Activity:
Your answer must be every line of the data below that holds the string "tenedor", copied exactly.

Data items:
········
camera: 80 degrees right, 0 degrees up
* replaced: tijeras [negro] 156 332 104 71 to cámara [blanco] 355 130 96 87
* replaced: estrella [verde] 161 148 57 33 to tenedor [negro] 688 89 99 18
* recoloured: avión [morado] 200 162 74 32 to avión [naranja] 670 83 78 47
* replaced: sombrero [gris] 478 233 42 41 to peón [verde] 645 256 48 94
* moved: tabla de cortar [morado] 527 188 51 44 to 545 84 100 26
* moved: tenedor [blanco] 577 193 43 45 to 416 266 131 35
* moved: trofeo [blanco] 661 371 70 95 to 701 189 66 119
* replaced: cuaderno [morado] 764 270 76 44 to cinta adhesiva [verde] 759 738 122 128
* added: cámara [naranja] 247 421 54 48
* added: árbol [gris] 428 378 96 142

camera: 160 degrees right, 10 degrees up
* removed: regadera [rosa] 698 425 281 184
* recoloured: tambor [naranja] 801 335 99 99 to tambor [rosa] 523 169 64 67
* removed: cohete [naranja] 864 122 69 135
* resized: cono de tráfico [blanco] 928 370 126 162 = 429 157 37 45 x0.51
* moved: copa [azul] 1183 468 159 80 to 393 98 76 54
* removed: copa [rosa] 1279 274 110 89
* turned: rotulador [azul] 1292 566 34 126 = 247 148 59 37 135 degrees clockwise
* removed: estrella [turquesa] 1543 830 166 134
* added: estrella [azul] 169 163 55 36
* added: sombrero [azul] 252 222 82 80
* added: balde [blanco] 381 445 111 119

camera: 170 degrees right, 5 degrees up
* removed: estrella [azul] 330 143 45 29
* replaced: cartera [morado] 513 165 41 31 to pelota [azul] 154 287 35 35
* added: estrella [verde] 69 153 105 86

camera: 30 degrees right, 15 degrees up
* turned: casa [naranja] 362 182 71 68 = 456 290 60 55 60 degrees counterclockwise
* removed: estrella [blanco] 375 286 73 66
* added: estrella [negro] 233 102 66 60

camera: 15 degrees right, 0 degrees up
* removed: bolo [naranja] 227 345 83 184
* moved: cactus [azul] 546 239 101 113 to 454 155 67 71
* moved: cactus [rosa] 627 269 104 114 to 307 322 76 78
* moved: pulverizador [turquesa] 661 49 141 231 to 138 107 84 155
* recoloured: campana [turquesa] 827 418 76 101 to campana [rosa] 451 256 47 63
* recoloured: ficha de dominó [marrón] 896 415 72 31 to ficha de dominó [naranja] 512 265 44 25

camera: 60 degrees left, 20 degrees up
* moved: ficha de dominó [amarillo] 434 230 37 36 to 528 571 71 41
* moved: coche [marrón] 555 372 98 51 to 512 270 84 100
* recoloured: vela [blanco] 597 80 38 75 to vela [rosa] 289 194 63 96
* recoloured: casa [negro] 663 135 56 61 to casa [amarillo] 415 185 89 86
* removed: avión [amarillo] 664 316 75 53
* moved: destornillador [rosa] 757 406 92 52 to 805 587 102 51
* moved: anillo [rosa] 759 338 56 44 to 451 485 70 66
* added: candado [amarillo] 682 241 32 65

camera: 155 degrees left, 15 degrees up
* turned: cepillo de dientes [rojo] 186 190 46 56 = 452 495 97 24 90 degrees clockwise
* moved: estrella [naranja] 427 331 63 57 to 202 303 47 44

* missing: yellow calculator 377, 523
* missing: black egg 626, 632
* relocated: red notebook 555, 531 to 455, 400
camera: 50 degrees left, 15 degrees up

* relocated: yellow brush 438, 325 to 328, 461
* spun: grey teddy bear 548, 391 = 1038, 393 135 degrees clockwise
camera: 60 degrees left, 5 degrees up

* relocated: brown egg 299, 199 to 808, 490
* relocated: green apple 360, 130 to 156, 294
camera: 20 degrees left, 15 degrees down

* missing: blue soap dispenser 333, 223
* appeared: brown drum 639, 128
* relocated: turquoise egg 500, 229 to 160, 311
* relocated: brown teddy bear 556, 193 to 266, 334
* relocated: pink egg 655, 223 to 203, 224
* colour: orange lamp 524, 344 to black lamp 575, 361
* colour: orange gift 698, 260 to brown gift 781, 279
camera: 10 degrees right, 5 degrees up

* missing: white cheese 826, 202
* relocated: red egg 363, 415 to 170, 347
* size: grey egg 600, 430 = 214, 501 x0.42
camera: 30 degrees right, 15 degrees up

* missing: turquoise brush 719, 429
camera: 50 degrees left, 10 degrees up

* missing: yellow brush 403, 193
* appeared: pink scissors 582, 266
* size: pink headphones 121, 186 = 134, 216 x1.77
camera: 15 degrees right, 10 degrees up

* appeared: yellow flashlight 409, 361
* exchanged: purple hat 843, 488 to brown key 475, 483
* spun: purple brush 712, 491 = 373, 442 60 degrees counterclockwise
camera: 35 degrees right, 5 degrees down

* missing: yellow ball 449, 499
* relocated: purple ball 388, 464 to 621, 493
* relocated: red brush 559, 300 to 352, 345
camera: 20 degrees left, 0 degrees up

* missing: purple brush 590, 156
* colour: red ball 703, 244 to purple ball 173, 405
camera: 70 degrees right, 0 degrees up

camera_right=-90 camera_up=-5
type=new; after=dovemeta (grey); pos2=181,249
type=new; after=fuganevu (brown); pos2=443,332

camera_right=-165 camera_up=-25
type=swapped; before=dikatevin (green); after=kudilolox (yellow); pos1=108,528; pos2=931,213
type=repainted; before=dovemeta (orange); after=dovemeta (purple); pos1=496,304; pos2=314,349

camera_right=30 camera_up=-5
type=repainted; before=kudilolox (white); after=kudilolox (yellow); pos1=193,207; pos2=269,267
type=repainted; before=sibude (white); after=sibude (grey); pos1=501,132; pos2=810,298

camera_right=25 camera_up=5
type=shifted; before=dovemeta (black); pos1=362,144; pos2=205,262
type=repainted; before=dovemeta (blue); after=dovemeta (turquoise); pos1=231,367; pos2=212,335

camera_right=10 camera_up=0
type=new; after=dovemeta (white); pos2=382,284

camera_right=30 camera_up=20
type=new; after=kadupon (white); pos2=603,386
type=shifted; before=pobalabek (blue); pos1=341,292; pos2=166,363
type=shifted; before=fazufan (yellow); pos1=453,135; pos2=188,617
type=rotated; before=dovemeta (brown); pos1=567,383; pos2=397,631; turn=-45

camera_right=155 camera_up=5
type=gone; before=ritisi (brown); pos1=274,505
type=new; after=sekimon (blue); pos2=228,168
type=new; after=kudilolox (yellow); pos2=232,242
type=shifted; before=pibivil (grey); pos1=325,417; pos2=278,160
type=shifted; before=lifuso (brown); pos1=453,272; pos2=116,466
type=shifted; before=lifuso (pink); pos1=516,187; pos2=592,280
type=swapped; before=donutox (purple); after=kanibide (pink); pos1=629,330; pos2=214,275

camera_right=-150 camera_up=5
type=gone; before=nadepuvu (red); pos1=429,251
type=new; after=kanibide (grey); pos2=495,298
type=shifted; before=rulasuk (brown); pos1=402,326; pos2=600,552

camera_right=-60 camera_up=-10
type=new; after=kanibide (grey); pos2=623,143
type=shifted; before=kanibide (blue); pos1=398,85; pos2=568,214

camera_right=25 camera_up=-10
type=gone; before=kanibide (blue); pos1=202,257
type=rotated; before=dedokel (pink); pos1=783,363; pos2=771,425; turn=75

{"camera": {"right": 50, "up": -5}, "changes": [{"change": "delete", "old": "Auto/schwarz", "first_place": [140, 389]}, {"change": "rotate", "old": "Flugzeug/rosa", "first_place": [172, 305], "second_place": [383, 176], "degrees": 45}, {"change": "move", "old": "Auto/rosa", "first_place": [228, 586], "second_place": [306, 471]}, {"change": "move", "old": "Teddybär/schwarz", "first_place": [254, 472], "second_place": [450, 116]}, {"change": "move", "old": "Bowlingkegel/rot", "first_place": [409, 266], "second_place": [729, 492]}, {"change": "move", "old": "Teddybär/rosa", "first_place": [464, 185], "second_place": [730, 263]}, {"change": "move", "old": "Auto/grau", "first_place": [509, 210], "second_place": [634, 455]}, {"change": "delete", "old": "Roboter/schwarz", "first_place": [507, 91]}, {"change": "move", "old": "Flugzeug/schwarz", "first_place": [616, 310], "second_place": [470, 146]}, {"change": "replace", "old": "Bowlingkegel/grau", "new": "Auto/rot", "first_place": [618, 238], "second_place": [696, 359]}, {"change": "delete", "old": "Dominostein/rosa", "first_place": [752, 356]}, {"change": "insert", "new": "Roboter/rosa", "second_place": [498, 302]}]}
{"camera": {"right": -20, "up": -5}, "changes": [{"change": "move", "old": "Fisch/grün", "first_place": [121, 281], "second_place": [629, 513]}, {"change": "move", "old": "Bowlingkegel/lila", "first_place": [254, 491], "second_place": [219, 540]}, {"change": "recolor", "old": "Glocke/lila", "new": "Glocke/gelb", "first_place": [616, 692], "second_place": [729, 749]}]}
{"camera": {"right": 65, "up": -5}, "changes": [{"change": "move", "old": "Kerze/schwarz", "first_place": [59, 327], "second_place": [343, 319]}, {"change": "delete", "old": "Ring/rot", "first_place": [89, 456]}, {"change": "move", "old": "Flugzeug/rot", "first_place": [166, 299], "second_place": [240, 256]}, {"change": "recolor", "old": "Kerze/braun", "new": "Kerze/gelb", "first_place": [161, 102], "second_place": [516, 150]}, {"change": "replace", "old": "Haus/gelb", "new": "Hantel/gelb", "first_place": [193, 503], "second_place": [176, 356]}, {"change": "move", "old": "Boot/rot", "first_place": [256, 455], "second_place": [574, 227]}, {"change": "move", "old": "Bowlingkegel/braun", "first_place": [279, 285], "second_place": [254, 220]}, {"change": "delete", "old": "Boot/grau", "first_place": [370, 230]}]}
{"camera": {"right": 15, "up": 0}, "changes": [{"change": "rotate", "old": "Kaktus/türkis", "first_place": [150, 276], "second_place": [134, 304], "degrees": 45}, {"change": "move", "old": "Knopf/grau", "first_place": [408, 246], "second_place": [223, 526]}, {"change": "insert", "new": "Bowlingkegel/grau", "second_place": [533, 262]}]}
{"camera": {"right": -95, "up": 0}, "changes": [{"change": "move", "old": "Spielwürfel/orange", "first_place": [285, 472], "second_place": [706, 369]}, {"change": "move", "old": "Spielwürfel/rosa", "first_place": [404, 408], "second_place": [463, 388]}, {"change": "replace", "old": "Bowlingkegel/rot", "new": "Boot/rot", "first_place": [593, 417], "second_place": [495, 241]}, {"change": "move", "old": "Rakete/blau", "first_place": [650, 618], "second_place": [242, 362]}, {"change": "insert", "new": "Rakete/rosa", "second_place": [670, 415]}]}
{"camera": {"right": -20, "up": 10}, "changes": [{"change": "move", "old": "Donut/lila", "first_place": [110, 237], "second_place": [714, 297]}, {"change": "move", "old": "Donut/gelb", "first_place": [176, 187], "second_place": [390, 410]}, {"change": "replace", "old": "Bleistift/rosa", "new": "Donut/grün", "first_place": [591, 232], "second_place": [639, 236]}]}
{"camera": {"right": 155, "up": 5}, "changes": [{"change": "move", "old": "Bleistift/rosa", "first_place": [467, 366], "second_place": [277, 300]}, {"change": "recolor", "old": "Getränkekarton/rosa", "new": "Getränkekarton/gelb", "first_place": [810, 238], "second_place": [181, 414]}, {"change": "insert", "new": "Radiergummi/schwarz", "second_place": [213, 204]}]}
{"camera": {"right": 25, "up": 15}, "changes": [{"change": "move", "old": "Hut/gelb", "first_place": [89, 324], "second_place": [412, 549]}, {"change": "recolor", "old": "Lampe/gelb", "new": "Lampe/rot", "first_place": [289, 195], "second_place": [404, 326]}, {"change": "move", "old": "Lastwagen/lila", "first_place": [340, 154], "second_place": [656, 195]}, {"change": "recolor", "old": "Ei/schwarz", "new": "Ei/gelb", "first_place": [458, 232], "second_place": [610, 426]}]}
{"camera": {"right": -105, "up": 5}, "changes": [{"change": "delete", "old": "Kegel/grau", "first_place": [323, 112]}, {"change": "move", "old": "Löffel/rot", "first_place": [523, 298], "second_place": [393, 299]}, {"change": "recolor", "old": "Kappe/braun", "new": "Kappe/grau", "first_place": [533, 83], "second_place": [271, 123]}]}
········
Your response:
* replaced: estrella [verde] 161 148 57 33 to tenedor [negro] 688 89 99 18
* moved: tenedor [blanco] 577 193 43 45 to 416 266 131 35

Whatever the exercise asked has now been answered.